**Goal of the exercise**
Reproduce exactly the lines from the one containing "none -> yellow brick G1:H1 level 1" through the end of the entries, including both. Drop the pictures.
-------- Exercise input --------
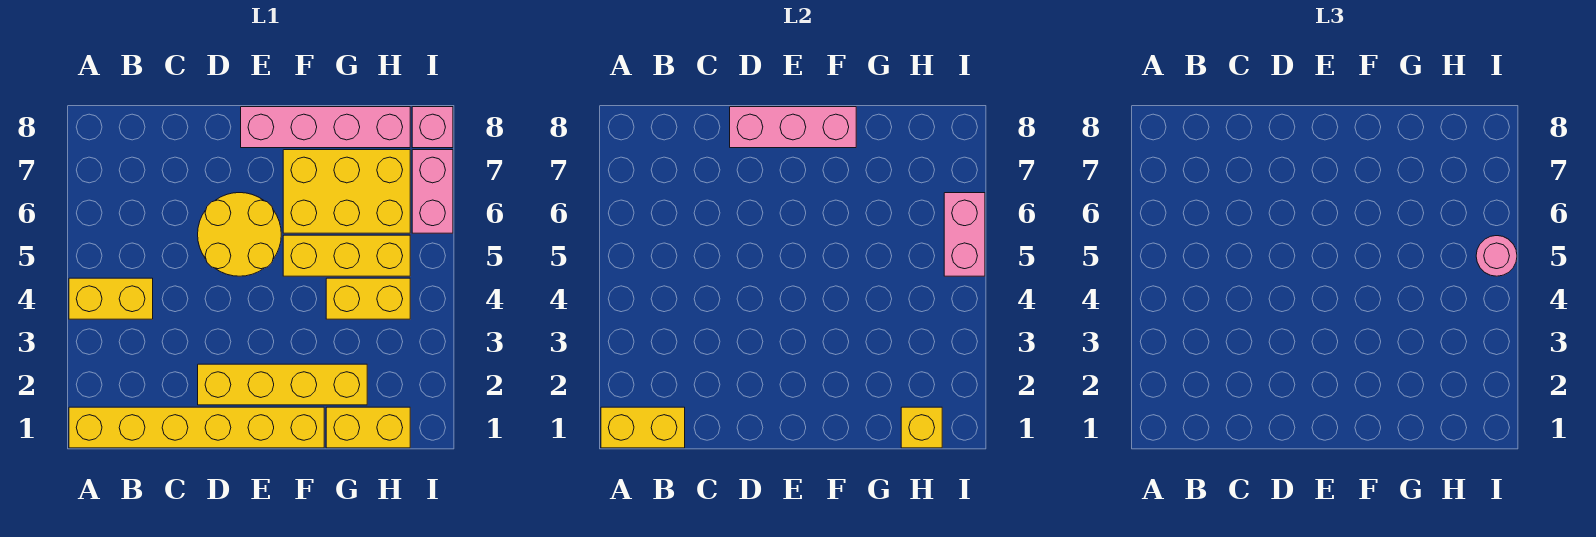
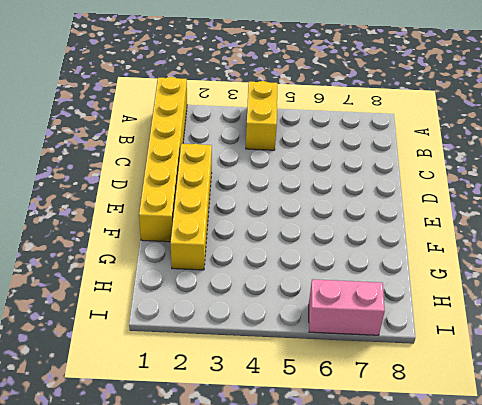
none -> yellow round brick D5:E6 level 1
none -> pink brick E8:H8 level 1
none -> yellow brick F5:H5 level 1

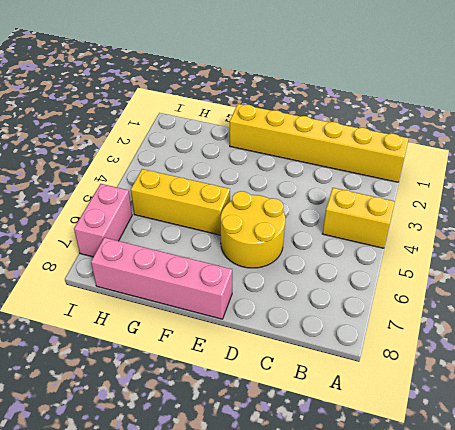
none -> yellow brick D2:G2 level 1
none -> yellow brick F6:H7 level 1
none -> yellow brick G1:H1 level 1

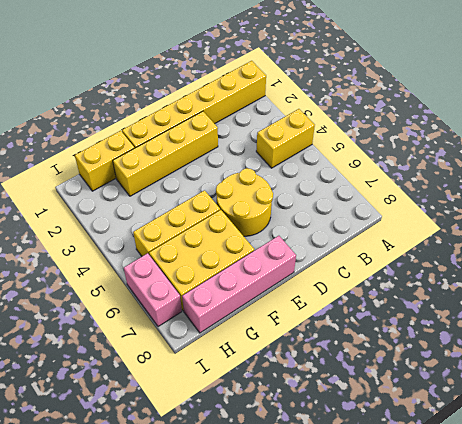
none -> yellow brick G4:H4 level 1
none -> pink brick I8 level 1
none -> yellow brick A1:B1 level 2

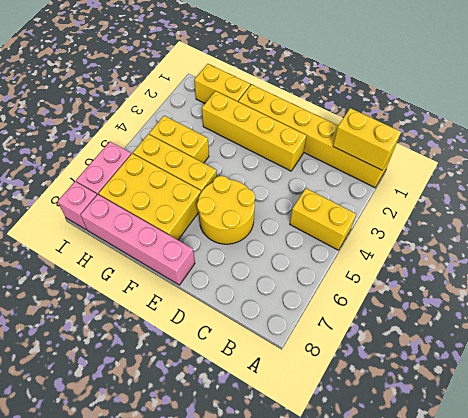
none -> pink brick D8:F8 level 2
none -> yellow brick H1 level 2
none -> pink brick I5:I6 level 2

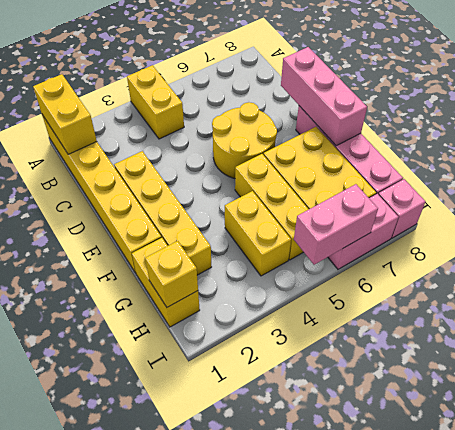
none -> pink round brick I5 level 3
--------
**Output of the task**
none -> yellow brick G1:H1 level 1

none -> yellow brick G4:H4 level 1
none -> pink brick I8 level 1
none -> yellow brick A1:B1 level 2

none -> pink brick D8:F8 level 2
none -> yellow brick H1 level 2
none -> pink brick I5:I6 level 2

none -> pink round brick I5 level 3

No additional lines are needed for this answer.